• **Problem statement**: Print the lines of the data, starting with the first, up to and including the line where "camera: 40 degrees right, 5 degrees down" appears.

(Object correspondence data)
___
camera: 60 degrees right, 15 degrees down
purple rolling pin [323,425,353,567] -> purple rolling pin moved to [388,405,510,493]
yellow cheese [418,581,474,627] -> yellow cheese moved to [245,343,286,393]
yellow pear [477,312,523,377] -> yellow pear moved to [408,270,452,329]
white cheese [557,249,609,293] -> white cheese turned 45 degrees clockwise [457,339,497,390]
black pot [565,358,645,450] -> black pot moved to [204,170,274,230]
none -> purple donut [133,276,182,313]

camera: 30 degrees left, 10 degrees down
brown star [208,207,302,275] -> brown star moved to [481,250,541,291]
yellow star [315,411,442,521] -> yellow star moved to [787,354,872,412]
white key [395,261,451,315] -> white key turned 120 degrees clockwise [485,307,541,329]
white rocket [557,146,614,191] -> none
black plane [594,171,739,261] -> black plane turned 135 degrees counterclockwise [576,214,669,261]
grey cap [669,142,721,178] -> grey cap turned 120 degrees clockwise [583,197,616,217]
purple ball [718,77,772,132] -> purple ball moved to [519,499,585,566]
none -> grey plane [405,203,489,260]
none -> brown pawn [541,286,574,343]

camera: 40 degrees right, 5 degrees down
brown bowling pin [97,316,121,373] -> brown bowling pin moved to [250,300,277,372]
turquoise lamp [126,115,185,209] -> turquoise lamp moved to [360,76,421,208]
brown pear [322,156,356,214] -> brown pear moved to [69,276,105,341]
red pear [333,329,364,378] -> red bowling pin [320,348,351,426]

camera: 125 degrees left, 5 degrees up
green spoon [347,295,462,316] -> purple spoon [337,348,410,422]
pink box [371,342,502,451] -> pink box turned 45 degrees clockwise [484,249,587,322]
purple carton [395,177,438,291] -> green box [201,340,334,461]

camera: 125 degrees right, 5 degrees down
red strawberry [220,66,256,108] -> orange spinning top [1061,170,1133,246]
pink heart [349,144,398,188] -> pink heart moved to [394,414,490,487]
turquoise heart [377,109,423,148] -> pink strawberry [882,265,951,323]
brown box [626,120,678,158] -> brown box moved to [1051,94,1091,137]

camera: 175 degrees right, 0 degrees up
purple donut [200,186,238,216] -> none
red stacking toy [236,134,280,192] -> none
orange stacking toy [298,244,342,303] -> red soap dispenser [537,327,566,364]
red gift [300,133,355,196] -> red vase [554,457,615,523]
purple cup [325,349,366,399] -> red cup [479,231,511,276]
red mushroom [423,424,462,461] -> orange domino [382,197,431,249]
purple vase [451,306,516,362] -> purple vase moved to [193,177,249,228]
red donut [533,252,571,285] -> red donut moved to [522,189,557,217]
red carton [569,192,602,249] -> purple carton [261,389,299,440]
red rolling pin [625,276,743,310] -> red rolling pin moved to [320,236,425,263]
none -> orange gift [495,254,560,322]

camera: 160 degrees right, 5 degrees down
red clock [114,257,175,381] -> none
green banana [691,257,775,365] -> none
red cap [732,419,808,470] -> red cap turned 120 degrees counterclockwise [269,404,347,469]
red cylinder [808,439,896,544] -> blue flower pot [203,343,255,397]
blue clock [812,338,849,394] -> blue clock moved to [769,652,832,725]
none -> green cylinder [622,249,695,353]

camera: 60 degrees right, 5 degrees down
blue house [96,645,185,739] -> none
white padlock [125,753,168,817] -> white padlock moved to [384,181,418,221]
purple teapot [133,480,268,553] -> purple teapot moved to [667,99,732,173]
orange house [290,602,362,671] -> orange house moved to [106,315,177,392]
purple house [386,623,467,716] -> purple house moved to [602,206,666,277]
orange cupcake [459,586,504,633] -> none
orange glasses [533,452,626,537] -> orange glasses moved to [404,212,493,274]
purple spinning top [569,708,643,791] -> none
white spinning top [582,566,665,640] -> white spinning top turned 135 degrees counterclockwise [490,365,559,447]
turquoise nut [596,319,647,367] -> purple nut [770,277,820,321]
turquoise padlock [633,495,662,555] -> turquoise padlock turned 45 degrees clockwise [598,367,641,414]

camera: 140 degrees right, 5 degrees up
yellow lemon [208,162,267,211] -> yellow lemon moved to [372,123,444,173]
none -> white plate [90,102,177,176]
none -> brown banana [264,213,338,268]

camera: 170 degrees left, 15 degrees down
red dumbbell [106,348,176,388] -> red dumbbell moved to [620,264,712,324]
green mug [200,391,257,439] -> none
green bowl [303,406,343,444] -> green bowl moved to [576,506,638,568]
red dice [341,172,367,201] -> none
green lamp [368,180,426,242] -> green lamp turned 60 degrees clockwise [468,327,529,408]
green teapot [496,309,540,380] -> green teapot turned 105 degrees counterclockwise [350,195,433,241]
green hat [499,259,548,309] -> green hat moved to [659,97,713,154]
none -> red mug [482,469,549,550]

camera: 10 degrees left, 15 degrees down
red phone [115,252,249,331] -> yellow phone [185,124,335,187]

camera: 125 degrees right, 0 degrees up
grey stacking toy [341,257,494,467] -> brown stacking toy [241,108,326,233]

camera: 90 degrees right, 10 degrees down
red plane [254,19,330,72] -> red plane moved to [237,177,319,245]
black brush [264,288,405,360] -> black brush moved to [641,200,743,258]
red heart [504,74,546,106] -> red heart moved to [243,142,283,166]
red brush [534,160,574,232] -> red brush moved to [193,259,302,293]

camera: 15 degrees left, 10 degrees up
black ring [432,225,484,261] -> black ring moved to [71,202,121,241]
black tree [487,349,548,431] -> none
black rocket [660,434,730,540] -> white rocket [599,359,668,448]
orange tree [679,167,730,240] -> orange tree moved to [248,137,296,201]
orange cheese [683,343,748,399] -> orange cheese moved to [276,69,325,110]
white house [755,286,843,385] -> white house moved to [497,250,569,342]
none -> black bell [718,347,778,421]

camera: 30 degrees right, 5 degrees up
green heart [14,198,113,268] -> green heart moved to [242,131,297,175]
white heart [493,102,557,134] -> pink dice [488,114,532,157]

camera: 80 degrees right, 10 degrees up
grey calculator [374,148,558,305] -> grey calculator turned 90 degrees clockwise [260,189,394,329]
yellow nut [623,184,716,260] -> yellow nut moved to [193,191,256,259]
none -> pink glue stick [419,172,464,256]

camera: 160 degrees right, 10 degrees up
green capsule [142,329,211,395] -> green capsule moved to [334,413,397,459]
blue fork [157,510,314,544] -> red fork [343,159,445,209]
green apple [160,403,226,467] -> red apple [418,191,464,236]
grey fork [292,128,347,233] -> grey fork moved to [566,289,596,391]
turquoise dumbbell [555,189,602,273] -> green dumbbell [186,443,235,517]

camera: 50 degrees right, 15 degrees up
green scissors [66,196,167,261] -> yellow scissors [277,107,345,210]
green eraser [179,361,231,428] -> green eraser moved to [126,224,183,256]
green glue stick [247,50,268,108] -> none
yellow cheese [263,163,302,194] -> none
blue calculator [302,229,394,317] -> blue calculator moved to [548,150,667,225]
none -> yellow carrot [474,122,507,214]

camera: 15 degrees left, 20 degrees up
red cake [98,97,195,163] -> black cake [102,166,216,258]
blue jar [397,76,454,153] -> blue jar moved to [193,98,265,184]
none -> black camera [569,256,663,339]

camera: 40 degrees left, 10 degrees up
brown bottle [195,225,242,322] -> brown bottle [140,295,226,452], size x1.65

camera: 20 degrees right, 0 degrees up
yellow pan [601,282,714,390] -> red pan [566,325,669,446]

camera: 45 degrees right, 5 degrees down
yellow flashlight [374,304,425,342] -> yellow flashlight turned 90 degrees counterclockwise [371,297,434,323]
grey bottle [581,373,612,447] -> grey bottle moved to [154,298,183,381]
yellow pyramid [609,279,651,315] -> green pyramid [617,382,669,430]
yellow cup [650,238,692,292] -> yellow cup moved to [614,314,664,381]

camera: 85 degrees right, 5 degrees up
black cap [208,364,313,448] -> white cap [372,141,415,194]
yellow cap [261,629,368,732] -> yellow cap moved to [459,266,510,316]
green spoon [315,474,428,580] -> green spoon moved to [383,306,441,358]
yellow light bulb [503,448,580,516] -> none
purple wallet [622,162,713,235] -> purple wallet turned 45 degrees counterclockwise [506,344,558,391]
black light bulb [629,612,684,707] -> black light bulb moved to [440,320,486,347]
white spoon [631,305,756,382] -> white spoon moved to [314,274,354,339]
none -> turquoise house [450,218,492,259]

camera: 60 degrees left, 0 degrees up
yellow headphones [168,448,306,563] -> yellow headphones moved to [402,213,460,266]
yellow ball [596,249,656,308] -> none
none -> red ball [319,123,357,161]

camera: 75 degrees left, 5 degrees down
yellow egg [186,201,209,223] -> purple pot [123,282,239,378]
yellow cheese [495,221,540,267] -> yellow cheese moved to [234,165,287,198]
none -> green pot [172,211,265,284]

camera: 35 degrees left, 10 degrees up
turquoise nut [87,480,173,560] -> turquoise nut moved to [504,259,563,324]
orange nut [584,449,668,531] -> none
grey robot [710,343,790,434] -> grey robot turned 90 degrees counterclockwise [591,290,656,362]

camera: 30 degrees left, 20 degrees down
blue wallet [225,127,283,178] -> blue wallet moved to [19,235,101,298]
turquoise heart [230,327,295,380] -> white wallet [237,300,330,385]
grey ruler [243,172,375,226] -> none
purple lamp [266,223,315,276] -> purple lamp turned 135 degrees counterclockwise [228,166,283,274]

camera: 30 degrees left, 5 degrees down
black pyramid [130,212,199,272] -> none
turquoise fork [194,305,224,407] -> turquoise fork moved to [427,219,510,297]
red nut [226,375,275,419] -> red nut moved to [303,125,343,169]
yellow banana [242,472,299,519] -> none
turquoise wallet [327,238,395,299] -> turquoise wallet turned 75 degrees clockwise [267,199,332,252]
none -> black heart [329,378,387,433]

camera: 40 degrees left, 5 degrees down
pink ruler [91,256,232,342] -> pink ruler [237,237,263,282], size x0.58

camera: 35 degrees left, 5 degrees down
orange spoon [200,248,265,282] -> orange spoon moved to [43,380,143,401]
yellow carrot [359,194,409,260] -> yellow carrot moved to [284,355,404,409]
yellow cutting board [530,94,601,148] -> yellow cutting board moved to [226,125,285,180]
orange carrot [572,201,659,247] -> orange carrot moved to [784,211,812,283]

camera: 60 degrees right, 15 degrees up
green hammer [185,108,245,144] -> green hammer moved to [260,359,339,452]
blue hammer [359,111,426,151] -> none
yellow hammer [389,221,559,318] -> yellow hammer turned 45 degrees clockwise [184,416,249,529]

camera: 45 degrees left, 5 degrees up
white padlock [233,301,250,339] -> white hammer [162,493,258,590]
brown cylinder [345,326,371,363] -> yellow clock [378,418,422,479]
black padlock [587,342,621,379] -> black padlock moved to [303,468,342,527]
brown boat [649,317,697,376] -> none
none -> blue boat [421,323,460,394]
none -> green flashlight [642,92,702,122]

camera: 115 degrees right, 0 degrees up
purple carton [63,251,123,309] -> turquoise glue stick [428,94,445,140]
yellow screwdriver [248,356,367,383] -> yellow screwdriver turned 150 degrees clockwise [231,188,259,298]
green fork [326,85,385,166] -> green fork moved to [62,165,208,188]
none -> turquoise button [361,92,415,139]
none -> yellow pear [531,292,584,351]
___
• **Response**:
camera: 60 degrees right, 15 degrees down
purple rolling pin [323,425,353,567] -> purple rolling pin moved to [388,405,510,493]
yellow cheese [418,581,474,627] -> yellow cheese moved to [245,343,286,393]
yellow pear [477,312,523,377] -> yellow pear moved to [408,270,452,329]
white cheese [557,249,609,293] -> white cheese turned 45 degrees clockwise [457,339,497,390]
black pot [565,358,645,450] -> black pot moved to [204,170,274,230]
none -> purple donut [133,276,182,313]

camera: 30 degrees left, 10 degrees down
brown star [208,207,302,275] -> brown star moved to [481,250,541,291]
yellow star [315,411,442,521] -> yellow star moved to [787,354,872,412]
white key [395,261,451,315] -> white key turned 120 degrees clockwise [485,307,541,329]
white rocket [557,146,614,191] -> none
black plane [594,171,739,261] -> black plane turned 135 degrees counterclockwise [576,214,669,261]
grey cap [669,142,721,178] -> grey cap turned 120 degrees clockwise [583,197,616,217]
purple ball [718,77,772,132] -> purple ball moved to [519,499,585,566]
none -> grey plane [405,203,489,260]
none -> brown pawn [541,286,574,343]

camera: 40 degrees right, 5 degrees down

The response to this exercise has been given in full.